## [TASK DIRECTIONS]
Count how many lines of the listing below contain the string "kern" with case taken into account, and give only that number.

## [THE INPUT]
## Start

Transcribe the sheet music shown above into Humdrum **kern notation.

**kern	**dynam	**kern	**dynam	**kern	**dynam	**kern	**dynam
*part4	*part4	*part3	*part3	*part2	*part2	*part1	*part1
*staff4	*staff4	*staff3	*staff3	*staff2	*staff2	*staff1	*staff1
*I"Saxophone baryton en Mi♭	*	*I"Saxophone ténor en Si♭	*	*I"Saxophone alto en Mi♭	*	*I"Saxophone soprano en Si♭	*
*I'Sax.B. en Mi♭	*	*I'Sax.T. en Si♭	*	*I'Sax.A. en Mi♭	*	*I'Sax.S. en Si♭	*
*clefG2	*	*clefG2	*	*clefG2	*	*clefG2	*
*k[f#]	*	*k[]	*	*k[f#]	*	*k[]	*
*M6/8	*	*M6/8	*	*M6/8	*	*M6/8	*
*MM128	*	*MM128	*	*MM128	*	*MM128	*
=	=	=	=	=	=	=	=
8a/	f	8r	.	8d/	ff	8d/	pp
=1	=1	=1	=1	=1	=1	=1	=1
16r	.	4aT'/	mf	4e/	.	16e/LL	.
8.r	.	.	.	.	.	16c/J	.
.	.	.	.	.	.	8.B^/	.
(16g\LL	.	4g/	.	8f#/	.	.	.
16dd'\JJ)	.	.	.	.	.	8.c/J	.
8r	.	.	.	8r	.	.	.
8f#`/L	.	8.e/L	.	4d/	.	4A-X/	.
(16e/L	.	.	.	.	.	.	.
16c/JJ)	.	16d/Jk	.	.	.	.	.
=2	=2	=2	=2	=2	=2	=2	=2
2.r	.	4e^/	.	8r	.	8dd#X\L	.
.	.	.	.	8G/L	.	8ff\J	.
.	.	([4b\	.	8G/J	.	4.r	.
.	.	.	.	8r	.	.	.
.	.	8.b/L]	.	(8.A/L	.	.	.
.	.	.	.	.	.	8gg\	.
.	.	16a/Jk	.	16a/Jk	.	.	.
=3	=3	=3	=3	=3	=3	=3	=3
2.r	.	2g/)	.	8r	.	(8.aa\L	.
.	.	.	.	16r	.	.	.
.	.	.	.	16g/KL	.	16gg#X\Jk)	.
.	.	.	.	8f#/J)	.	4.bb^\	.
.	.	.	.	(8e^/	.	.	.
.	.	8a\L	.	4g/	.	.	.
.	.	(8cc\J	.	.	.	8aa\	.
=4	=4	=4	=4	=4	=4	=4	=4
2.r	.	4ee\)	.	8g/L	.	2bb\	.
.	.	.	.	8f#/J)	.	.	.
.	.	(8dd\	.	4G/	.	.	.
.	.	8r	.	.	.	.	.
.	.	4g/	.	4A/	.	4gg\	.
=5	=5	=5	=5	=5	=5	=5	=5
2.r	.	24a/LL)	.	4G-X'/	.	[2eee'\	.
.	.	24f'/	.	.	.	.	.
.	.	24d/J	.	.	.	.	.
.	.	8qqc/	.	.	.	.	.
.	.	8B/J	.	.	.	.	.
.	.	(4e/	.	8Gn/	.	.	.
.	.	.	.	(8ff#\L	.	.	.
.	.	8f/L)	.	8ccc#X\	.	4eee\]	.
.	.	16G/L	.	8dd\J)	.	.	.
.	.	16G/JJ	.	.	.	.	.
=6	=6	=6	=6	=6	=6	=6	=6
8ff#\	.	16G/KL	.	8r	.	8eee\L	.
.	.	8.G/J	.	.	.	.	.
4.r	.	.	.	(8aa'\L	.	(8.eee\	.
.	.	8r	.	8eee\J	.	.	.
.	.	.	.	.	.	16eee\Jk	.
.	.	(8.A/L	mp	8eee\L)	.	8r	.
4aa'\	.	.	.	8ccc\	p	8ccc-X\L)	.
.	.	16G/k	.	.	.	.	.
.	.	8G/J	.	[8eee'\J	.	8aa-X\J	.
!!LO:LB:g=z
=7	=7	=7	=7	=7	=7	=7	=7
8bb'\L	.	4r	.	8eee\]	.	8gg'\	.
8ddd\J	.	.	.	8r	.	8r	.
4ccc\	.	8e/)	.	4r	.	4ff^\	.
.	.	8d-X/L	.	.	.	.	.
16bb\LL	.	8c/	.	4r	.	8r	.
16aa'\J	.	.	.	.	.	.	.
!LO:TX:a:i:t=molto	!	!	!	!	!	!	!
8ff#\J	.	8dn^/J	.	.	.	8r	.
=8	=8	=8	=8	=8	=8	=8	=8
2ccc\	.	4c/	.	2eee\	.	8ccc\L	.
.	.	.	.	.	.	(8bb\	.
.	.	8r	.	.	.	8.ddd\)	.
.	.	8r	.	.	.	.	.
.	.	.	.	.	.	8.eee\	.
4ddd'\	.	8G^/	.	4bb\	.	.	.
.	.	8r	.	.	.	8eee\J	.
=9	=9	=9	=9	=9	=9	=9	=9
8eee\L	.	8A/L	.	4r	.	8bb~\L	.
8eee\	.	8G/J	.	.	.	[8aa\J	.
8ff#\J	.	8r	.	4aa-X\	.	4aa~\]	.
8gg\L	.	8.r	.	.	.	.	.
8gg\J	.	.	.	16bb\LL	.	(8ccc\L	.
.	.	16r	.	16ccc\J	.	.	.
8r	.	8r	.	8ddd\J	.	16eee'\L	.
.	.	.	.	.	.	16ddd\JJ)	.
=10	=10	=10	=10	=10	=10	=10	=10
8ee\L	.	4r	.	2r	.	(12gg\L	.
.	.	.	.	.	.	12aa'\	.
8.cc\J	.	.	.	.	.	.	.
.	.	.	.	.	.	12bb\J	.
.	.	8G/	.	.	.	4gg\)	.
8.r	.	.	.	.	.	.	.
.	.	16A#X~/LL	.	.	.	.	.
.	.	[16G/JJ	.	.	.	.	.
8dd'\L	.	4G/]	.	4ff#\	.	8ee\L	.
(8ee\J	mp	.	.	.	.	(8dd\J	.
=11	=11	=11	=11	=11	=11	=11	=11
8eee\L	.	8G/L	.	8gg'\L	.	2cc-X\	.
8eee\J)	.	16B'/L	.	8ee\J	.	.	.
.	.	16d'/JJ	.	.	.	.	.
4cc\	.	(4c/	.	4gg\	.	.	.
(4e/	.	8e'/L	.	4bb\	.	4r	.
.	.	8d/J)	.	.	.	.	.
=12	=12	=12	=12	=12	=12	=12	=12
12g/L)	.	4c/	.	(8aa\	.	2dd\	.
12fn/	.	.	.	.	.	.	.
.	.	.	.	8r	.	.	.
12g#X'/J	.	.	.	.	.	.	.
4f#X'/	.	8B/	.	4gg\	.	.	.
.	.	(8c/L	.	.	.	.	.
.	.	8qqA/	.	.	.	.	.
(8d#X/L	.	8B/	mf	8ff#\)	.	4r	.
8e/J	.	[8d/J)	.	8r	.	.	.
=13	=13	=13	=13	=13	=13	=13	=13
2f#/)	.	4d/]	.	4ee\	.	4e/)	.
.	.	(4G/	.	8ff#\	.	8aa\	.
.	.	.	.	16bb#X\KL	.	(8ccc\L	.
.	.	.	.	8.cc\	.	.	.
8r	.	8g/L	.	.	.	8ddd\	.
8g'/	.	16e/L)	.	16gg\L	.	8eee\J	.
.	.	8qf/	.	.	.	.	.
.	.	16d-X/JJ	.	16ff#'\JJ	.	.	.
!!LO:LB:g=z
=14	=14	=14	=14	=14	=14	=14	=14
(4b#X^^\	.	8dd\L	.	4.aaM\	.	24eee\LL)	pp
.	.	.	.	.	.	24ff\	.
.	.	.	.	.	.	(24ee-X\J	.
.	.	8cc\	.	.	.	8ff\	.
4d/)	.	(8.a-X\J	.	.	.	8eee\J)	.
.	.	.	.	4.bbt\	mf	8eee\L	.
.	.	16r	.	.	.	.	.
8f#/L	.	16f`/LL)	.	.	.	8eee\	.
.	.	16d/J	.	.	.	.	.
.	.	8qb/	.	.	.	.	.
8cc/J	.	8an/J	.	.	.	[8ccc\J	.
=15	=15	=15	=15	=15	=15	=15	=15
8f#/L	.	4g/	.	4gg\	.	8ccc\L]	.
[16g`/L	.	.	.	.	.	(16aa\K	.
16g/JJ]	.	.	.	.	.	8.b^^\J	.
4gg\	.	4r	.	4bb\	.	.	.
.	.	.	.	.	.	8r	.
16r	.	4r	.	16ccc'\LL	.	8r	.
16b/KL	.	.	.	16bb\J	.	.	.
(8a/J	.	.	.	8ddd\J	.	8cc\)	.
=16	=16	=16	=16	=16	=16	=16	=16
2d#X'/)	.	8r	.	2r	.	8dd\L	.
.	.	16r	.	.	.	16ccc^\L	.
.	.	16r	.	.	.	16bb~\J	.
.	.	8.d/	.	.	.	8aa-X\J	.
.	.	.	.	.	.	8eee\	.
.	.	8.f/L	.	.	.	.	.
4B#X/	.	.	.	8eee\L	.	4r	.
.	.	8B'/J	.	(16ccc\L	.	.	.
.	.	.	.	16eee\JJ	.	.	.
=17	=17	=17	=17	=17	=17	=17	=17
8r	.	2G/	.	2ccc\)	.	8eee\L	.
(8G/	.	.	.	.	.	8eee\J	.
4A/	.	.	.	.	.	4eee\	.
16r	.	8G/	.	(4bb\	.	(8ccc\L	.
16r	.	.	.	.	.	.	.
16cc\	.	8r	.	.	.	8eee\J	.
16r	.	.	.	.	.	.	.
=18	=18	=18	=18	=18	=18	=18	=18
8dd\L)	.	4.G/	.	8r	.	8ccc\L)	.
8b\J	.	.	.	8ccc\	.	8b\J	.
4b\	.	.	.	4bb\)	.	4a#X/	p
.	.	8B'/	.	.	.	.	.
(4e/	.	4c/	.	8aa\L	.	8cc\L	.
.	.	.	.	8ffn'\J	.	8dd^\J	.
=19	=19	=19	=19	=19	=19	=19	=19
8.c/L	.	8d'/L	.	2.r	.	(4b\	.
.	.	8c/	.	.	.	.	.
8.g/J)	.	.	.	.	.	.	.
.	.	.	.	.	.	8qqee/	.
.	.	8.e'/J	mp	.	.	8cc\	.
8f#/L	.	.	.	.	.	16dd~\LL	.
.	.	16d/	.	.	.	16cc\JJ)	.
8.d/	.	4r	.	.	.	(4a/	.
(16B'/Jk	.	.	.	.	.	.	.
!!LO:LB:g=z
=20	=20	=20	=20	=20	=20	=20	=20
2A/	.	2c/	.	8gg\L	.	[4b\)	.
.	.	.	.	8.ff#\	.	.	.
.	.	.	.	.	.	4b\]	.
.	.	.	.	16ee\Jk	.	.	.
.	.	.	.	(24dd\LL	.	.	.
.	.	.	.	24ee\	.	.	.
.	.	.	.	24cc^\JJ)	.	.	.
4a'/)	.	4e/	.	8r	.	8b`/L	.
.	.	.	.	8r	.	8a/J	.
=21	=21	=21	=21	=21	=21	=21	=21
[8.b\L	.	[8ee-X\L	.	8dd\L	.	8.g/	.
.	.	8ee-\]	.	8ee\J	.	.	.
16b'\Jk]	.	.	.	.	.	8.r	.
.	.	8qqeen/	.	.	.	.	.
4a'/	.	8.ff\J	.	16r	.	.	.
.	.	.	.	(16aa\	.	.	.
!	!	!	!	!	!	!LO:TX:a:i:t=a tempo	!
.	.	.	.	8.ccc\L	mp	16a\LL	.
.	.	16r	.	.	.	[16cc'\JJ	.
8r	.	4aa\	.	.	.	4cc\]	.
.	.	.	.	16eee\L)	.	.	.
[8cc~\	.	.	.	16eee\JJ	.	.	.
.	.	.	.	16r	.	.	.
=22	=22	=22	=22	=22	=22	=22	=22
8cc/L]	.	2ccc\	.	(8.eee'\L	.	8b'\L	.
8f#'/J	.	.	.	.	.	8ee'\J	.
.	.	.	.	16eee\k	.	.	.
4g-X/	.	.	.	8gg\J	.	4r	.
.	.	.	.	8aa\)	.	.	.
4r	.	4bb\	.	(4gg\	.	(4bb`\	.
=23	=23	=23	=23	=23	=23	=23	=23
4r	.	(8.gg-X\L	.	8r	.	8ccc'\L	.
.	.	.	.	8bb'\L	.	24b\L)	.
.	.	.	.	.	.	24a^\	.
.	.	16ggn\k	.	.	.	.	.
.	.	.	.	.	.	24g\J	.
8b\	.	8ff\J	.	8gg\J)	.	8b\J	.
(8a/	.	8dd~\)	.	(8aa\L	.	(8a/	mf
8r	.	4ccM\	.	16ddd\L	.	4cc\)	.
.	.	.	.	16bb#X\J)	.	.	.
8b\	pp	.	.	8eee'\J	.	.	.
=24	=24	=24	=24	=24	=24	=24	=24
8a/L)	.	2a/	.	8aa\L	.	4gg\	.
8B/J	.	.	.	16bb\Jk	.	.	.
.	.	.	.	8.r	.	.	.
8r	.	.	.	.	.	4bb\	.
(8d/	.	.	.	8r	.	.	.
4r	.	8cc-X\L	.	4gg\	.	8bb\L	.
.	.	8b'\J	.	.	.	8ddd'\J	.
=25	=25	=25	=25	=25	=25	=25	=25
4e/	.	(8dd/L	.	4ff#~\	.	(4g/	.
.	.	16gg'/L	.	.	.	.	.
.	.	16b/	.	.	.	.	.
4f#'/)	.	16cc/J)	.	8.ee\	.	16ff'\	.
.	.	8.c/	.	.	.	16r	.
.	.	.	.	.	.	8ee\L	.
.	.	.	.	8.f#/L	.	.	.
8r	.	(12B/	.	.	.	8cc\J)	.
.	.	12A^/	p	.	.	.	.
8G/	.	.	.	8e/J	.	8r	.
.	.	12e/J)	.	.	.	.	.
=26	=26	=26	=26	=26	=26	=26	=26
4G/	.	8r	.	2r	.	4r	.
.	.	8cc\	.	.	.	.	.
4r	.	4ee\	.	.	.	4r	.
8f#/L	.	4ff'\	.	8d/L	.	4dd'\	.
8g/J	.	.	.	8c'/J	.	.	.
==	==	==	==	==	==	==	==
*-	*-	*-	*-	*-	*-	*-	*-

## End

## [WRITTEN RESPONSE]
2